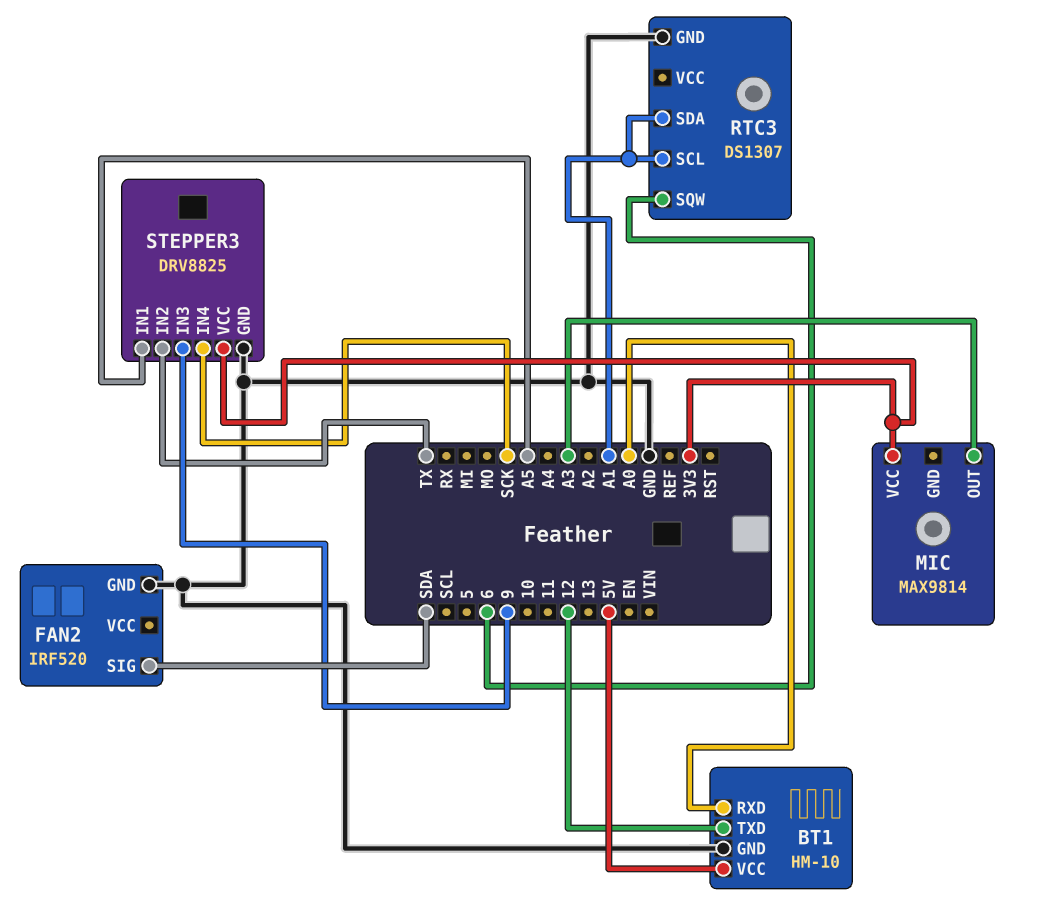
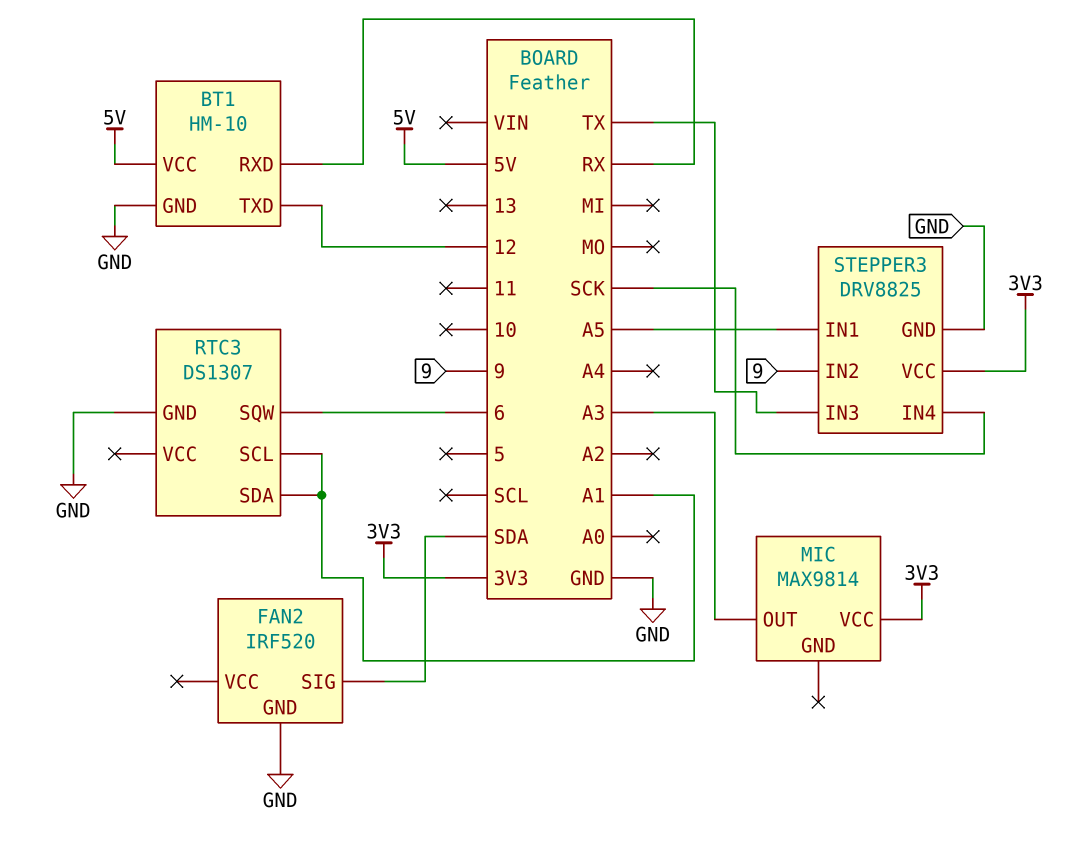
BT1 pin RXD: A0 -> RX
STEPPER3 pin IN2: TX -> 9
STEPPER3 pin IN3: 9 -> TX

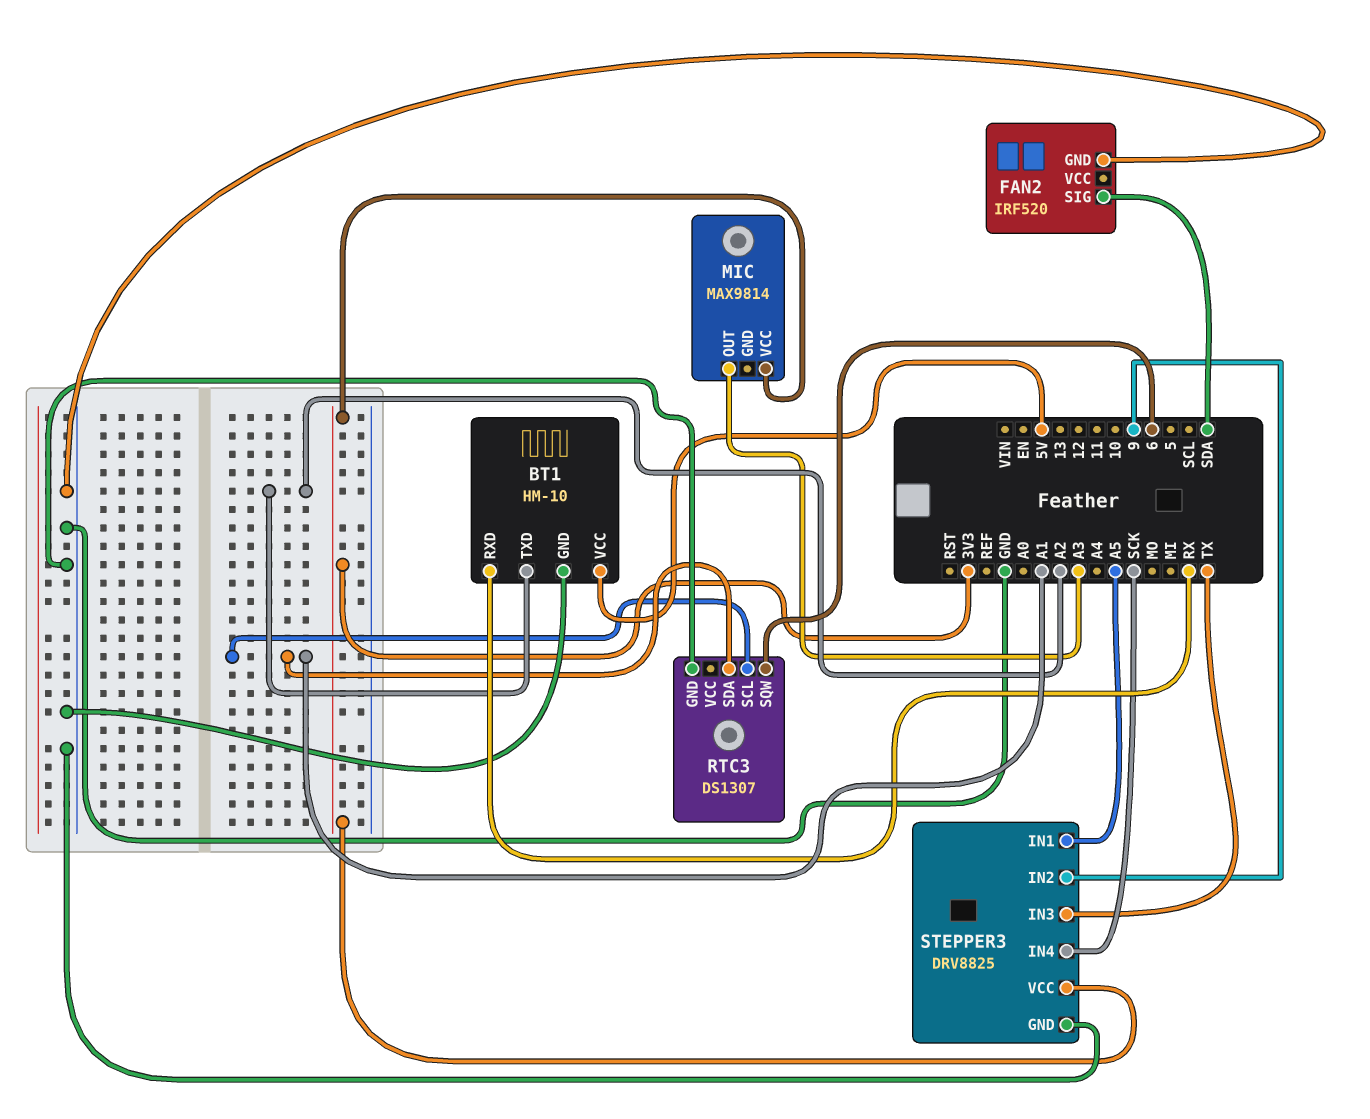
BT1 pin TXD: 12 -> A2

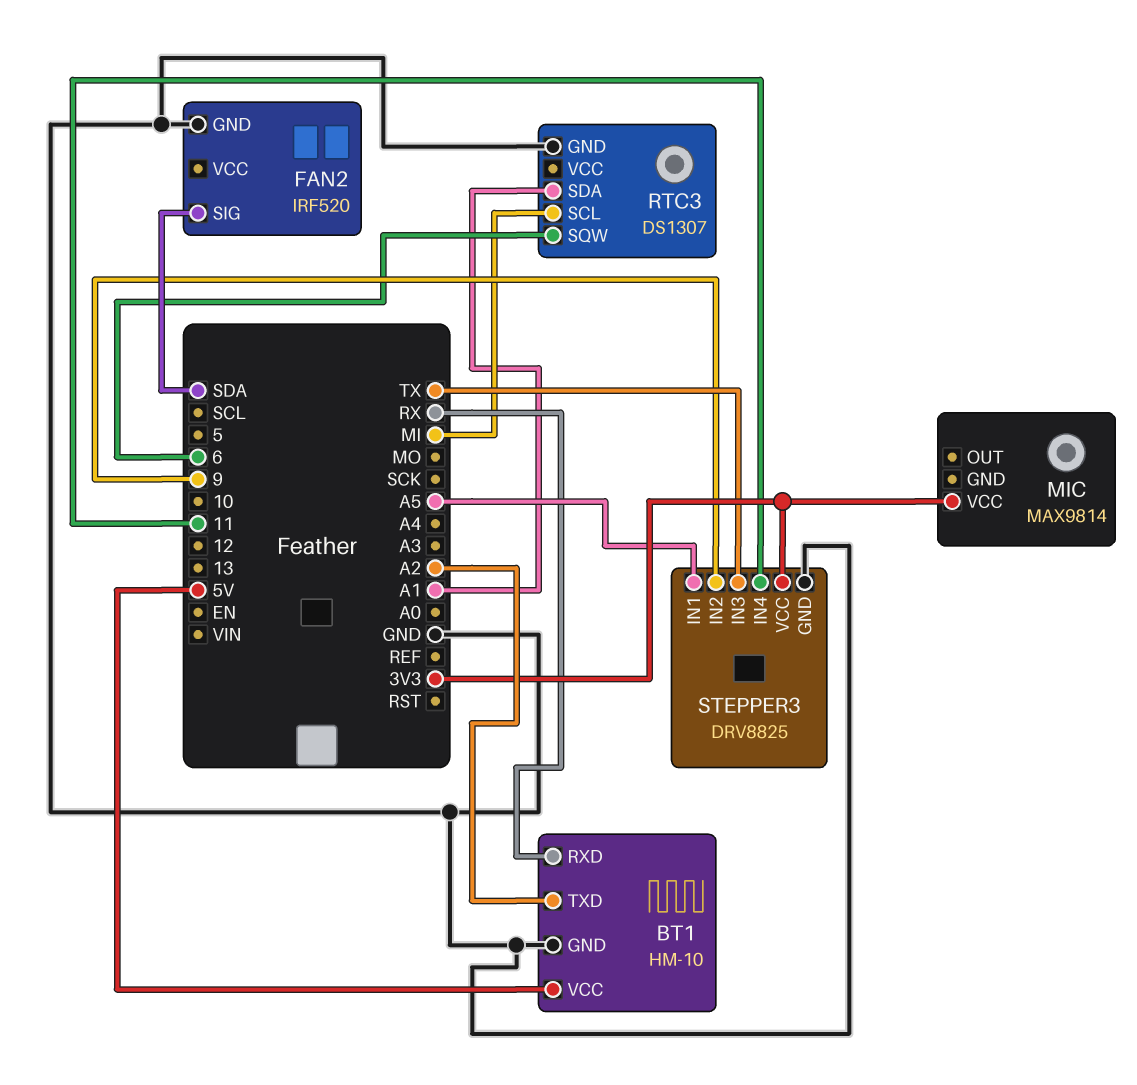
MIC pin OUT: A3 -> none
RTC3 pin SCL: A1 -> MI
STEPPER3 pin IN4: SCK -> 11

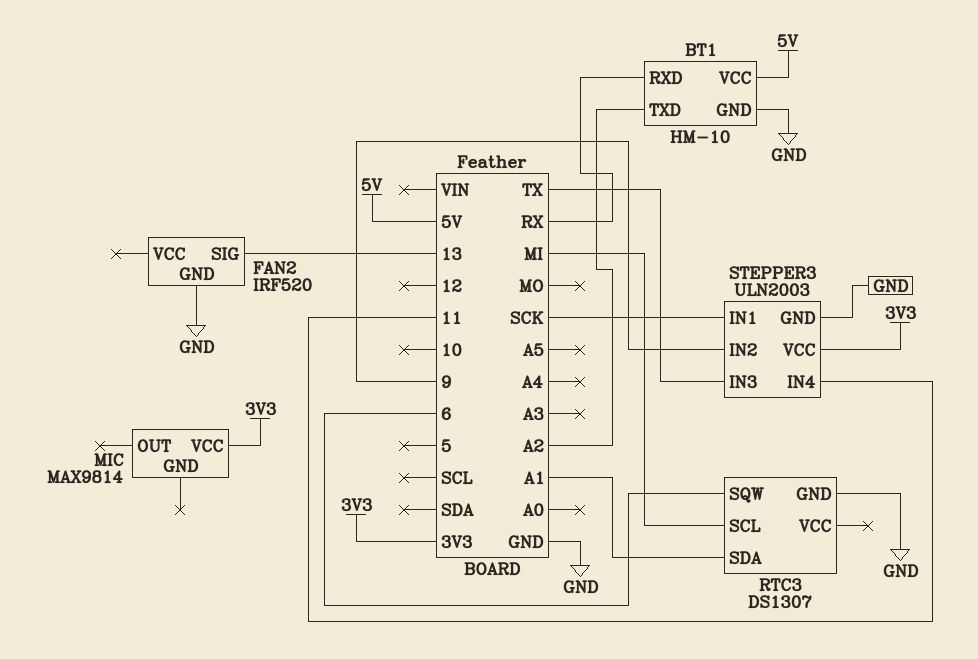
FAN2 pin SIG: SDA -> 13
STEPPER3: DRV8825 -> ULN2003
STEPPER3 pin IN1: A5 -> SCK

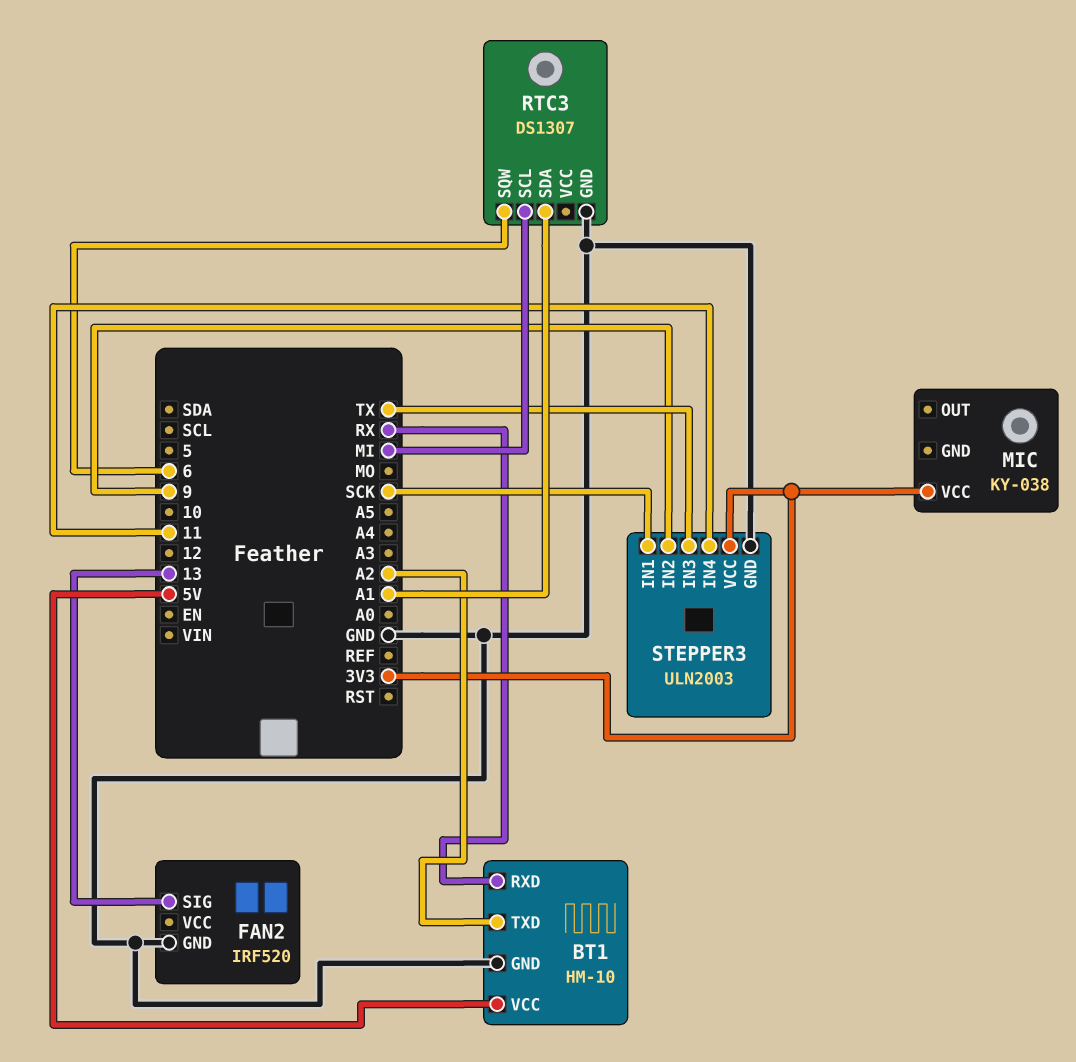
MIC: MAX9814 -> KY-038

########

### Aim of the task
Copy out the data above exactly, except the pictures.

### Answer section
BT1 pin RXD: A0 -> RX
STEPPER3 pin IN2: TX -> 9
STEPPER3 pin IN3: 9 -> TX

BT1 pin TXD: 12 -> A2

MIC pin OUT: A3 -> none
RTC3 pin SCL: A1 -> MI
STEPPER3 pin IN4: SCK -> 11

FAN2 pin SIG: SDA -> 13
STEPPER3: DRV8825 -> ULN2003
STEPPER3 pin IN1: A5 -> SCK

MIC: MAX9814 -> KY-038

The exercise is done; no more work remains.